- What to produce
Scan the records for the string "none" and copy every line that holds it.

━━ Records for this task ━━

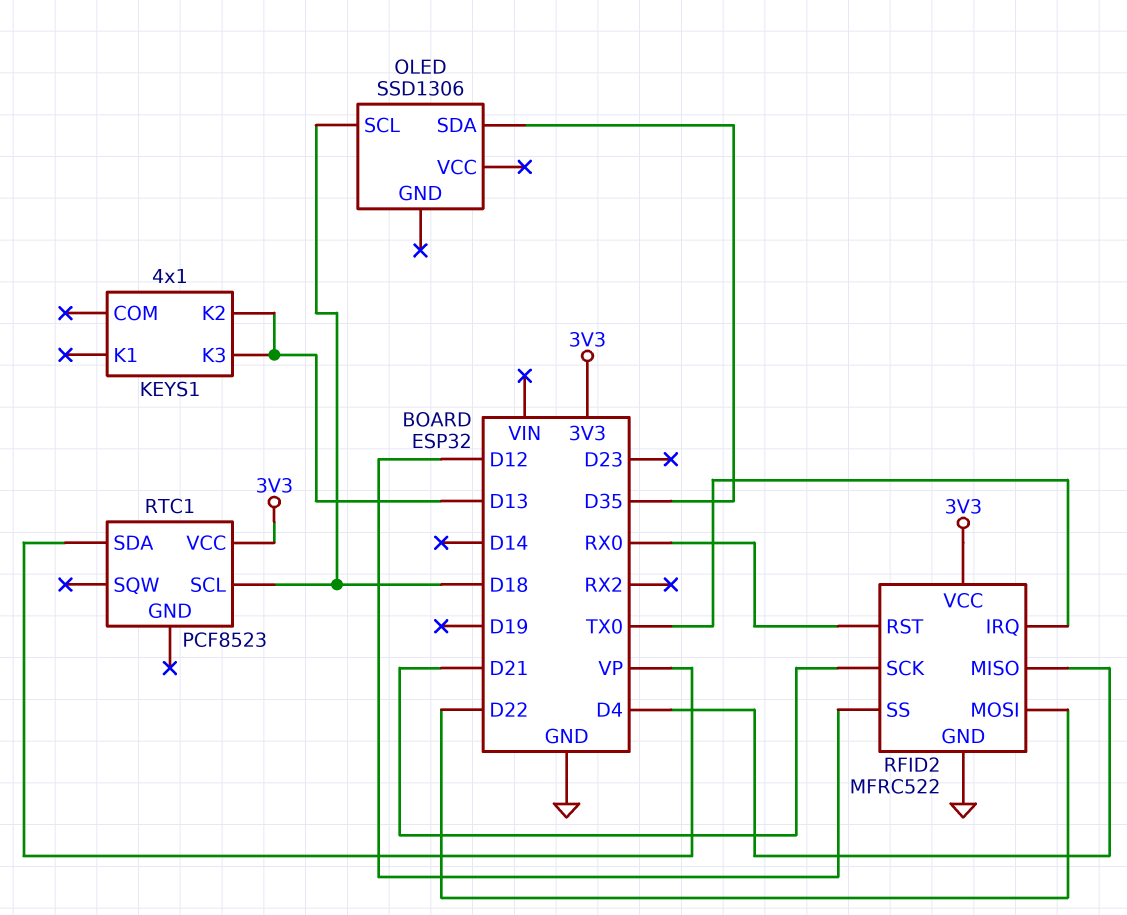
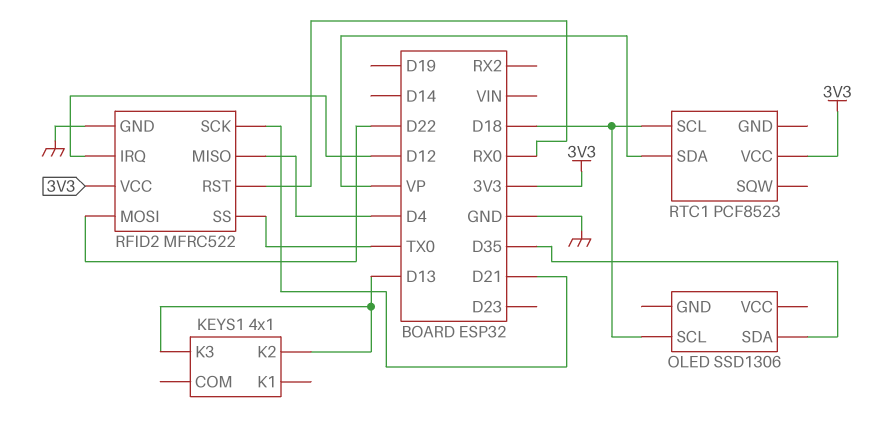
RFID2 pin IRQ: TX0 -> D12
RFID2 pin SS: D12 -> TX0

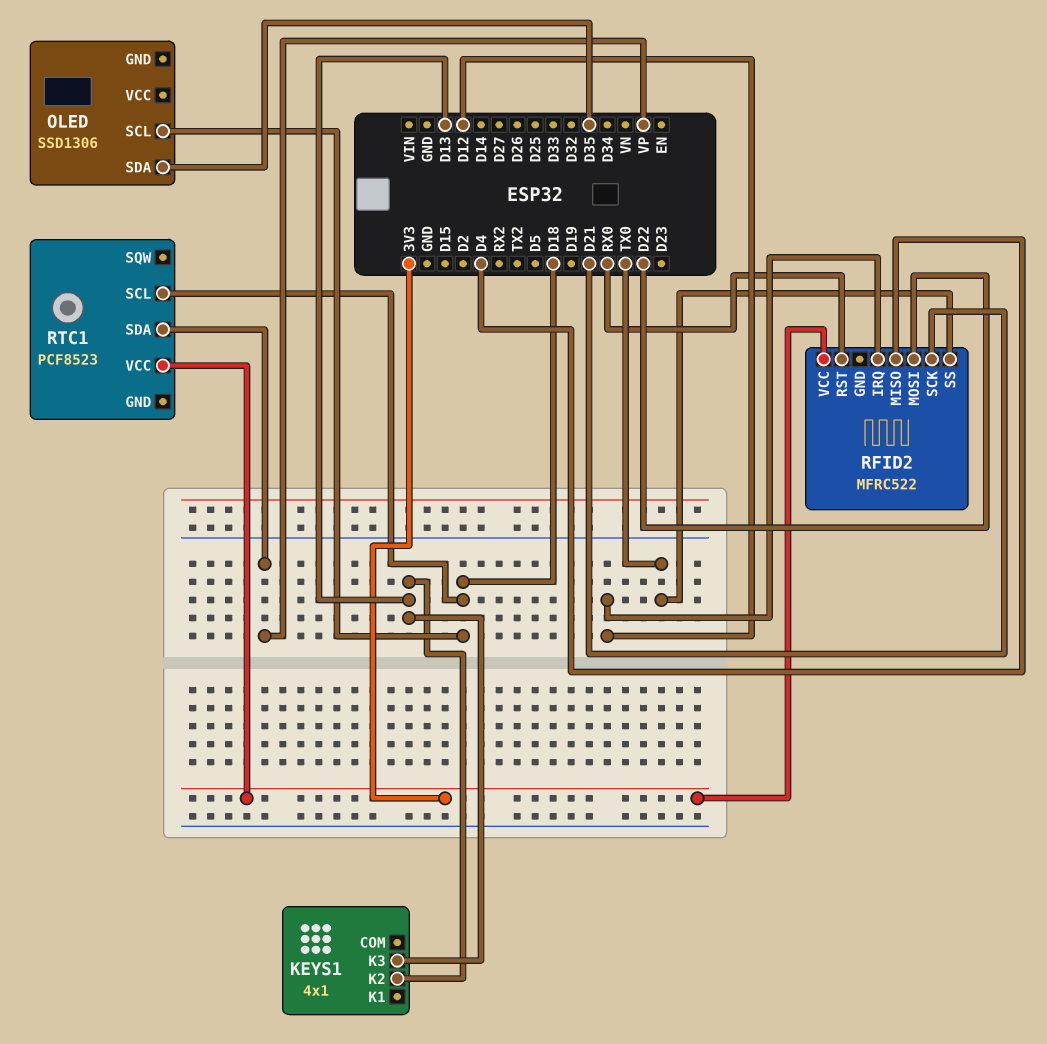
RFID2 pin GND: GND -> none

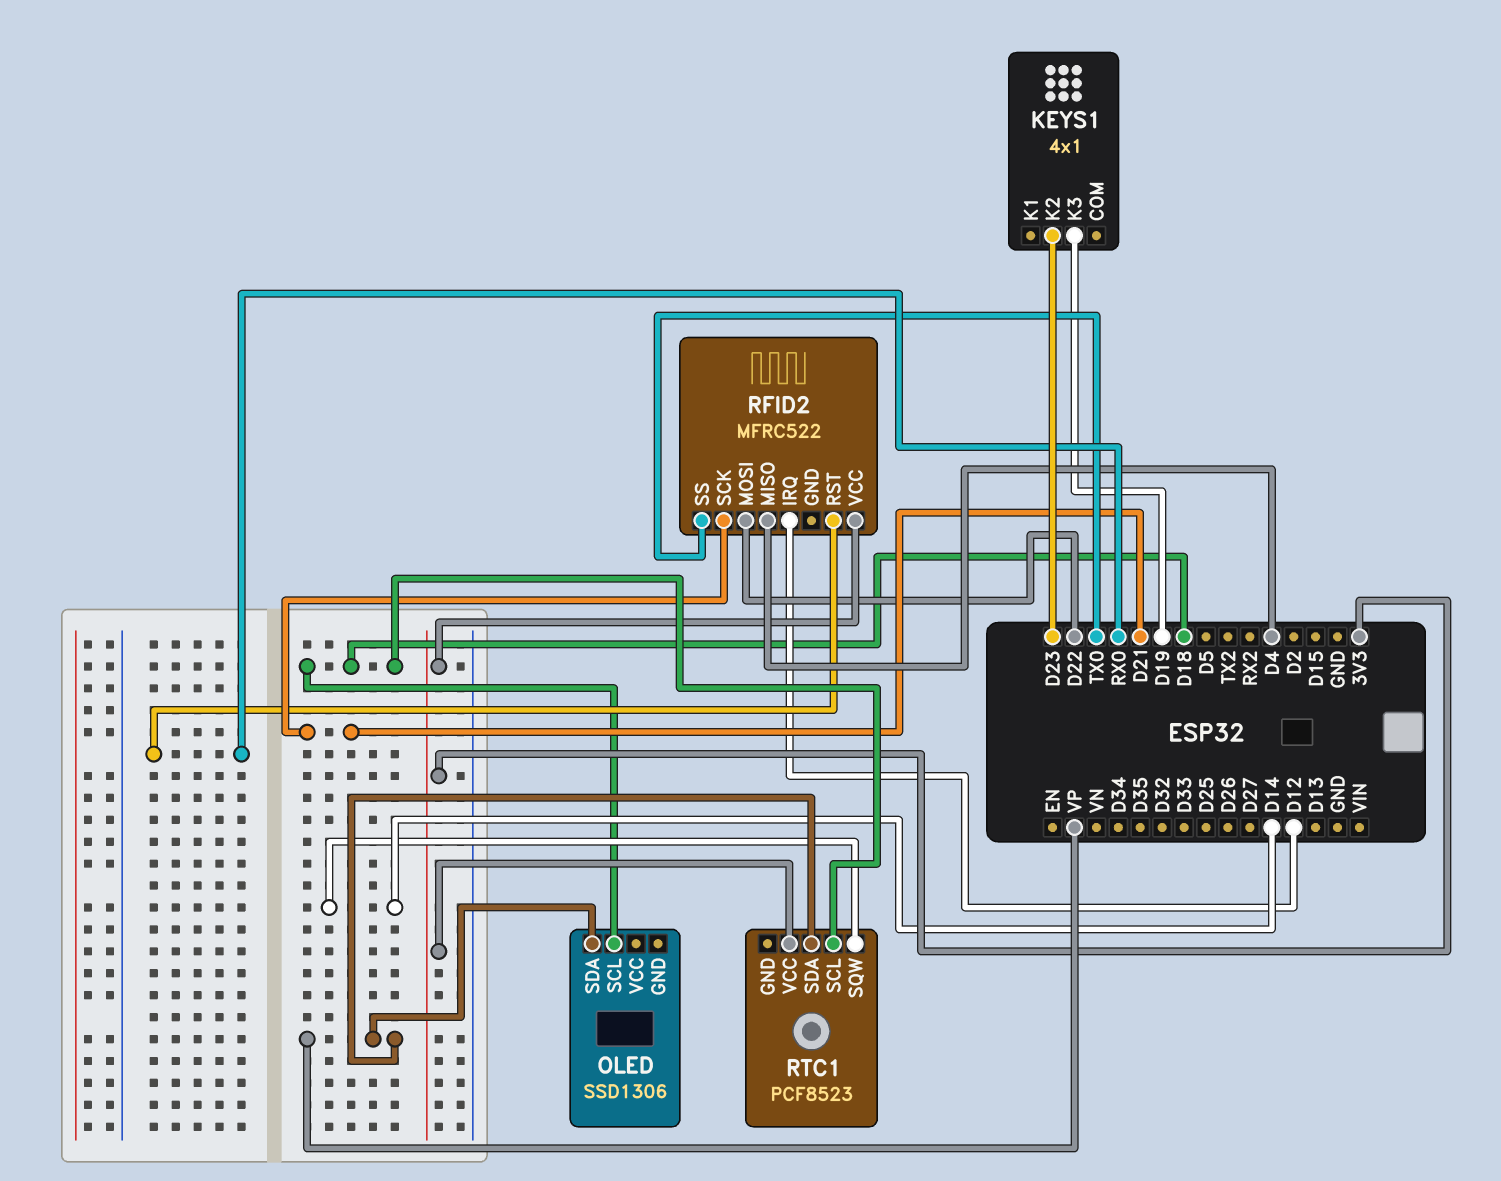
KEYS1 pin K2: D13 -> D23
KEYS1 pin K3: D13 -> D19
OLED pin SDA: D35 -> VP
RTC1 pin SQW: none -> D14

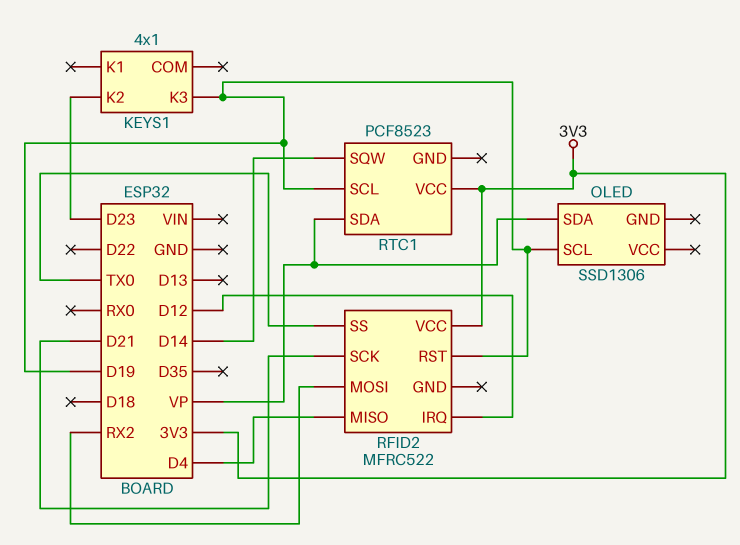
OLED pin SCL: D18 -> D19
RFID2 pin MOSI: D22 -> RX2
RFID2 pin RST: RX0 -> D19
RTC1 pin SCL: D18 -> D19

━━━

- Solution for this problem
RFID2 pin GND: GND -> none
RTC1 pin SQW: none -> D14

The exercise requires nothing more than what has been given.